__INSTRUCTIONS TO FOLLOW__
Needed from the entries below: every line that holds the word "turquoise".

Image change detection data
=== Begin Enclosure ===
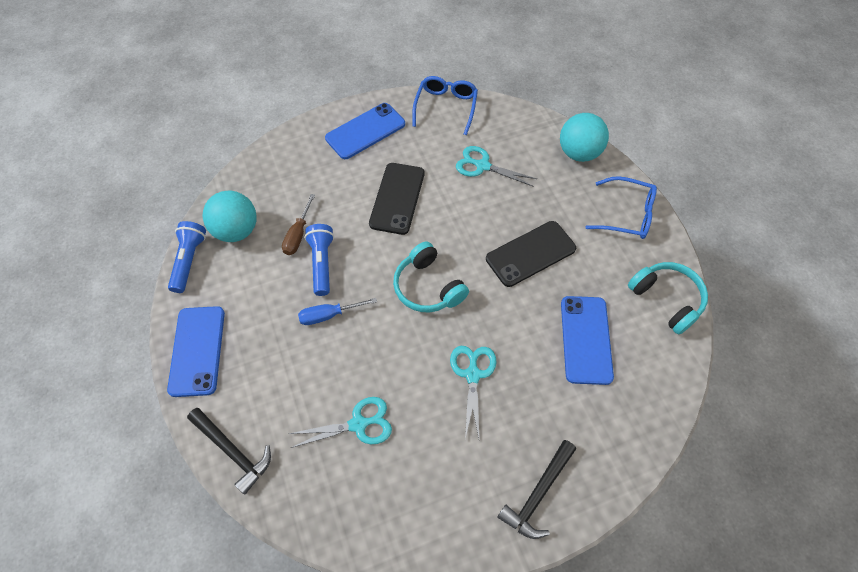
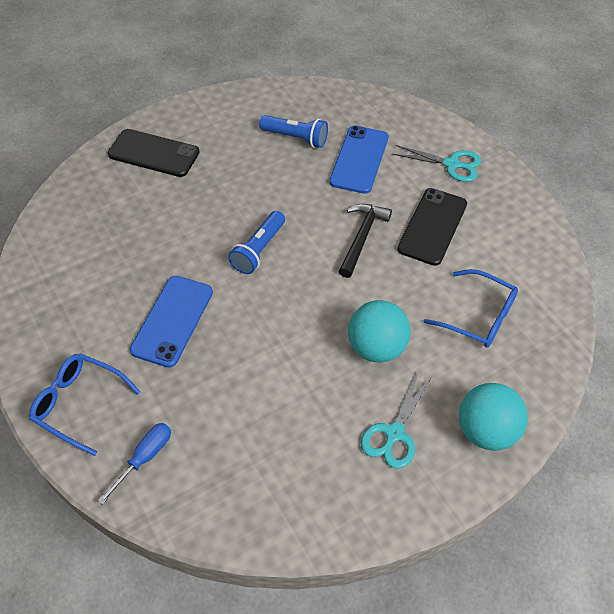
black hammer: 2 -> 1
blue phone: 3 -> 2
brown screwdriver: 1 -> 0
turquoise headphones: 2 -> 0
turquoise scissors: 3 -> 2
=== End Enclosure ===
__RESULT OF THIS EXERCISE__
turquoise headphones: 2 -> 0
turquoise scissors: 3 -> 2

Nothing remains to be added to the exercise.